BEGIN
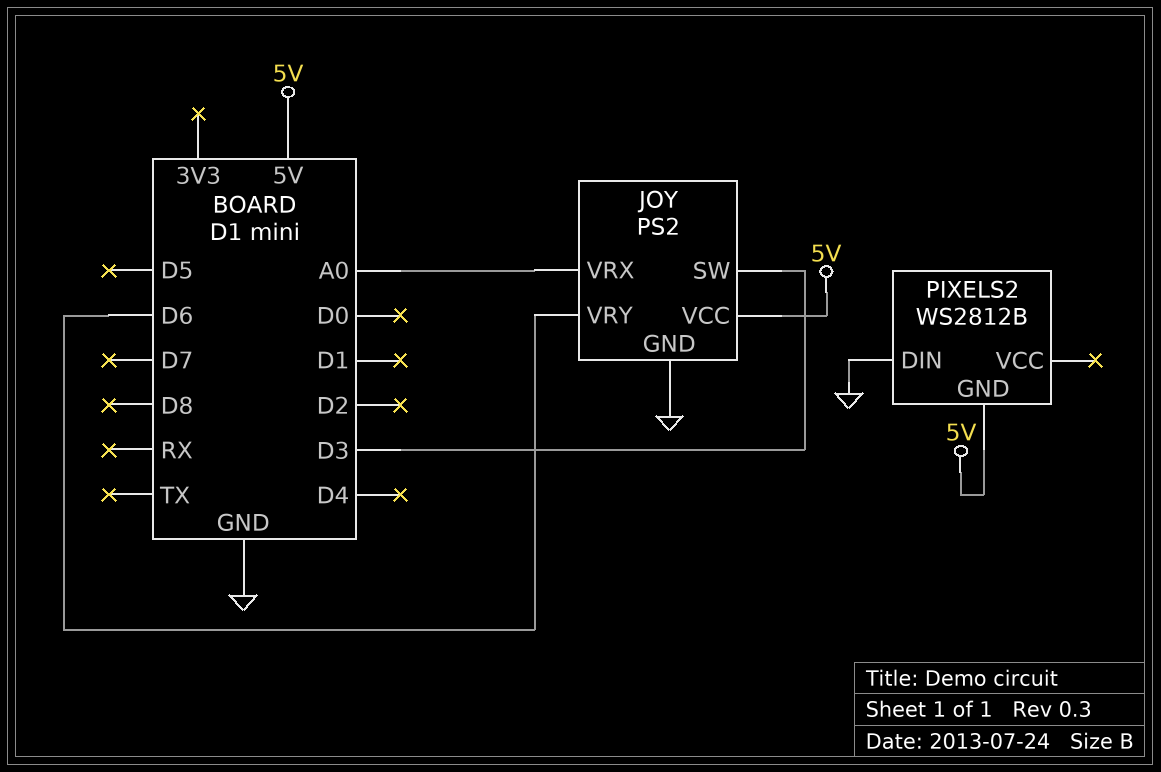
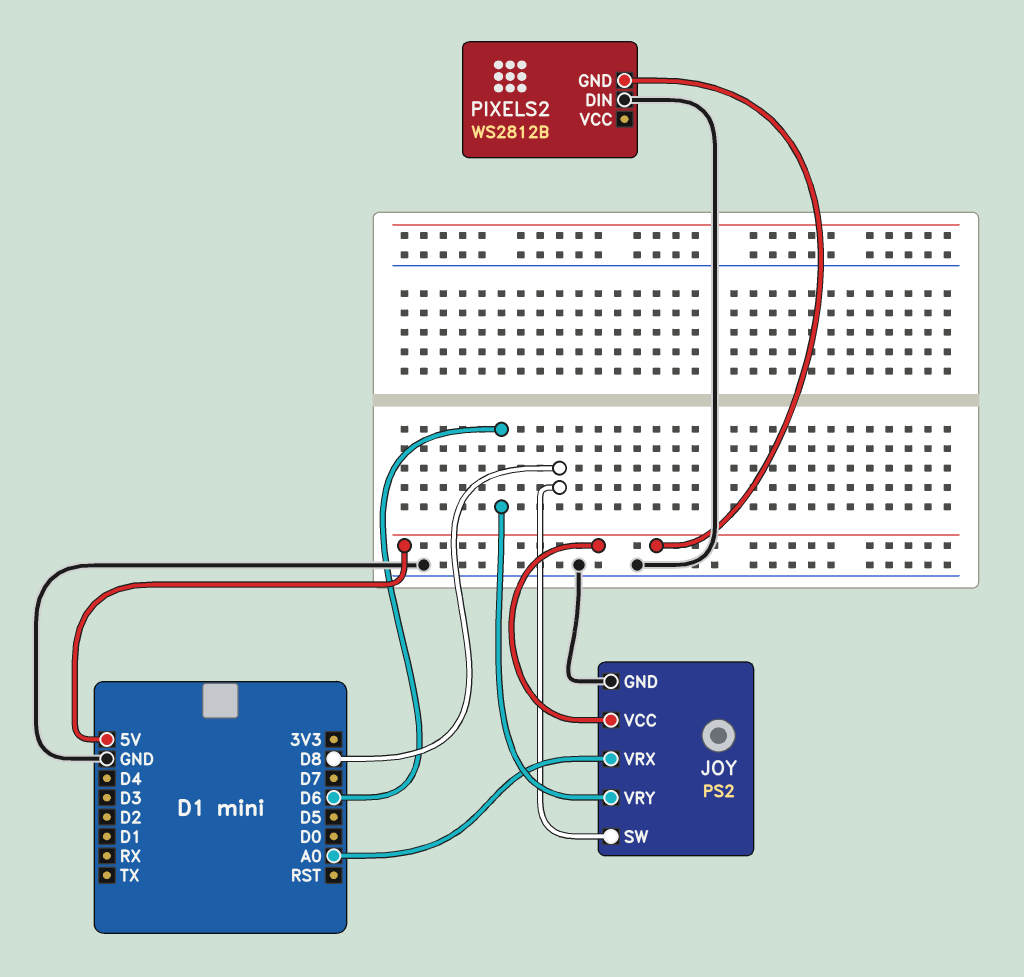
JOY pin SW: D3 -> D8

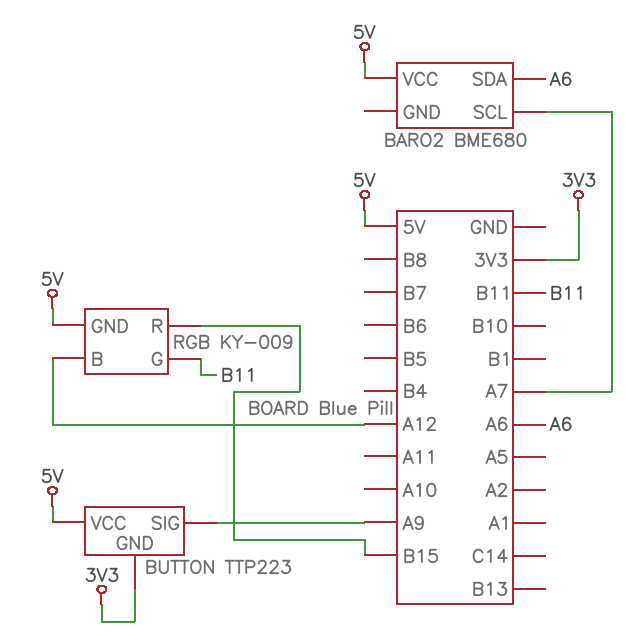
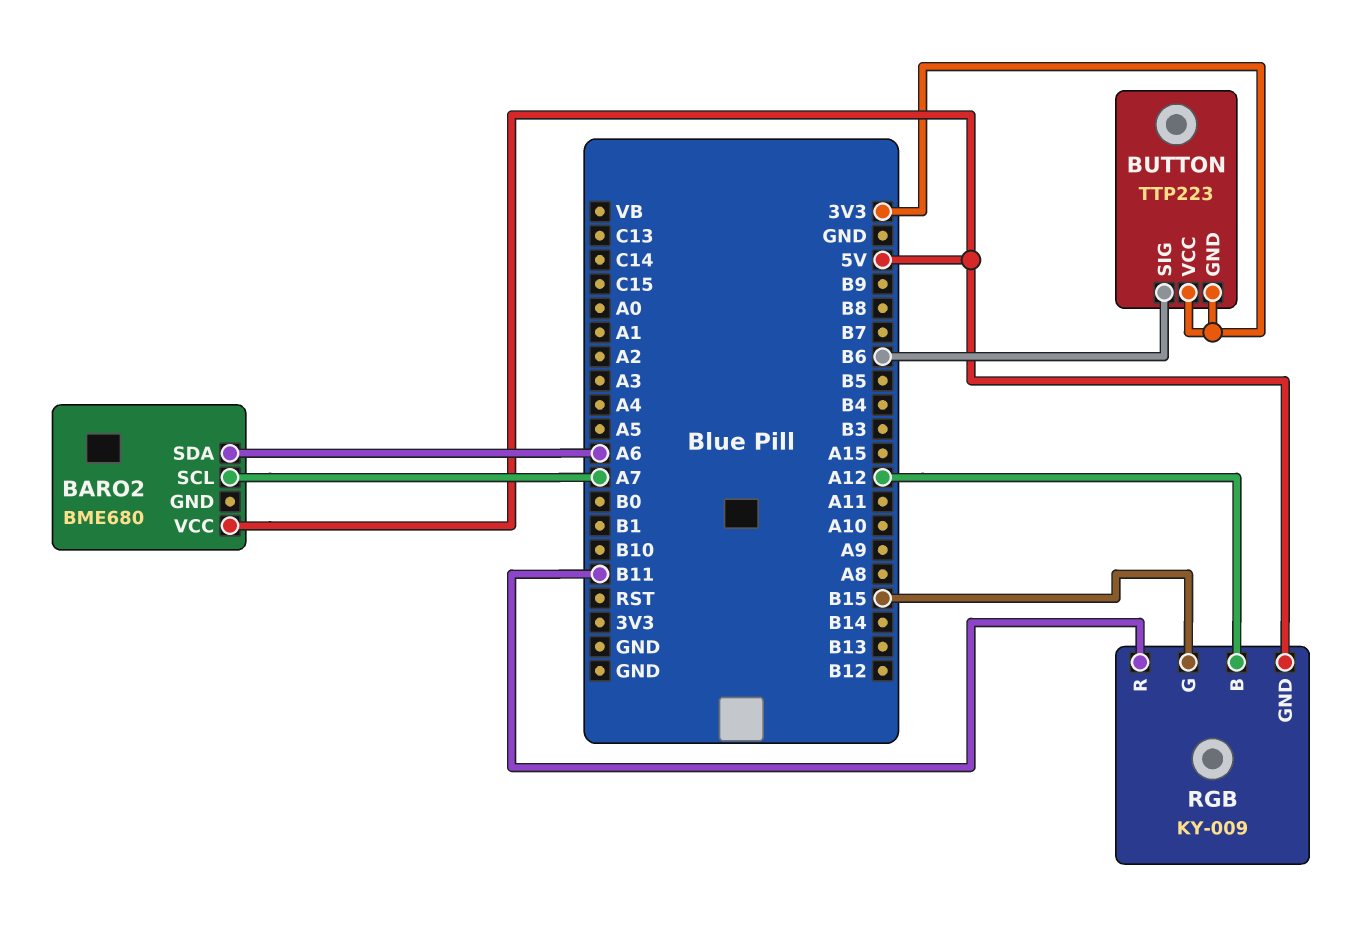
BUTTON pin SIG: A9 -> B6
BUTTON pin VCC: 5V -> 3V3
RGB pin G: B11 -> B15
RGB pin R: B15 -> B11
END
**REQUIRED ACTION:** From the line that contains "BUTTON pin VCC: 5V -> 3V3" to the last line of the material above, repeat every line exactly, keeping both the first and the last.

**RESULT:**
BUTTON pin VCC: 5V -> 3V3
RGB pin G: B11 -> B15
RGB pin R: B15 -> B11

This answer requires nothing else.